- _Task goal_: Your job is to return every line in the data holding the string "black".
[Material shown]
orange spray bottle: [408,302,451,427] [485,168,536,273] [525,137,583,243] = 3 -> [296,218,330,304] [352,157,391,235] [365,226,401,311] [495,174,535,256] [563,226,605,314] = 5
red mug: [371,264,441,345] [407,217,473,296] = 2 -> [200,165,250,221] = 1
[/Material shown]
[Material shown]
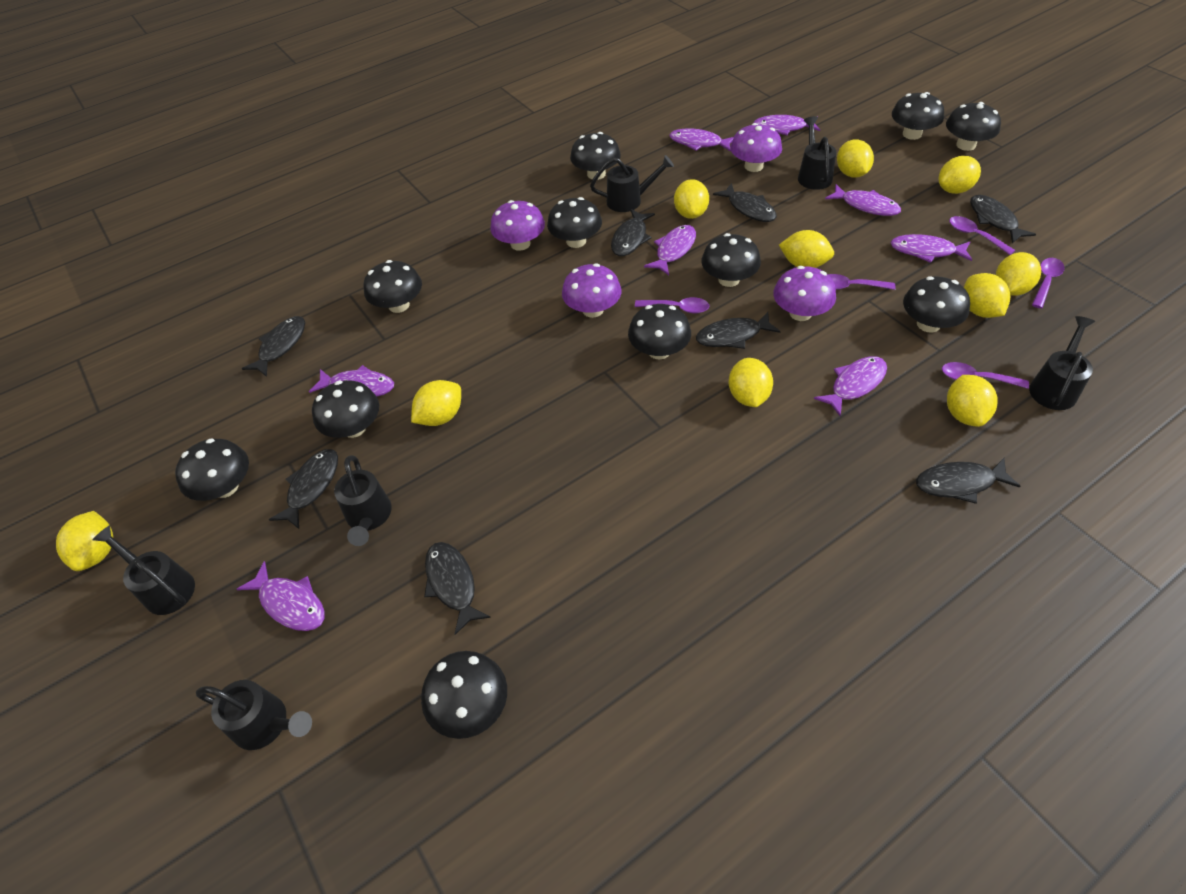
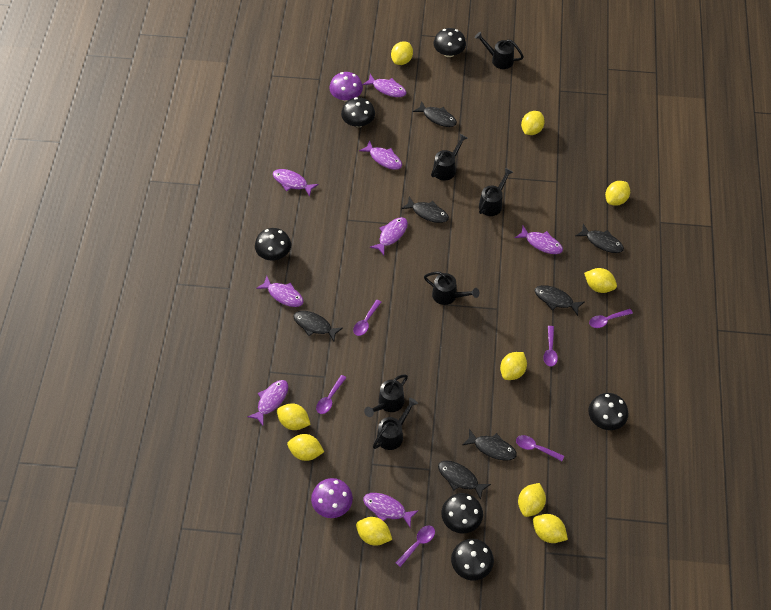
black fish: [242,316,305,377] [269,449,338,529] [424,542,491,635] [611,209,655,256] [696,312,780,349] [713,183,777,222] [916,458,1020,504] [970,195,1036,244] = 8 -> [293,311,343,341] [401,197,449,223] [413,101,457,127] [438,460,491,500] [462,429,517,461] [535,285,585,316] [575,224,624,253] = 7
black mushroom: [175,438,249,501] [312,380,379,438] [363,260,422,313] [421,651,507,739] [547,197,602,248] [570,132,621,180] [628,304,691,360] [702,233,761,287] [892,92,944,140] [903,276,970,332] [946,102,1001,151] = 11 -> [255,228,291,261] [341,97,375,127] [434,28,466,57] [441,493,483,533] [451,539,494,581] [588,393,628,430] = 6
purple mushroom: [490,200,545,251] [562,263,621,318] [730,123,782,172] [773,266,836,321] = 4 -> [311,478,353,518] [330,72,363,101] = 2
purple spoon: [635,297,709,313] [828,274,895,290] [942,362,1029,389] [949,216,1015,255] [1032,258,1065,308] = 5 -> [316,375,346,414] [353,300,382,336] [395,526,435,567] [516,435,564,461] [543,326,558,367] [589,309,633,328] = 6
[/Material shown]
- _Your solution_:
black fish: [242,316,305,377] [269,449,338,529] [424,542,491,635] [611,209,655,256] [696,312,780,349] [713,183,777,222] [916,458,1020,504] [970,195,1036,244] = 8 -> [293,311,343,341] [401,197,449,223] [413,101,457,127] [438,460,491,500] [462,429,517,461] [535,285,585,316] [575,224,624,253] = 7
black mushroom: [175,438,249,501] [312,380,379,438] [363,260,422,313] [421,651,507,739] [547,197,602,248] [570,132,621,180] [628,304,691,360] [702,233,761,287] [892,92,944,140] [903,276,970,332] [946,102,1001,151] = 11 -> [255,228,291,261] [341,97,375,127] [434,28,466,57] [441,493,483,533] [451,539,494,581] [588,393,628,430] = 6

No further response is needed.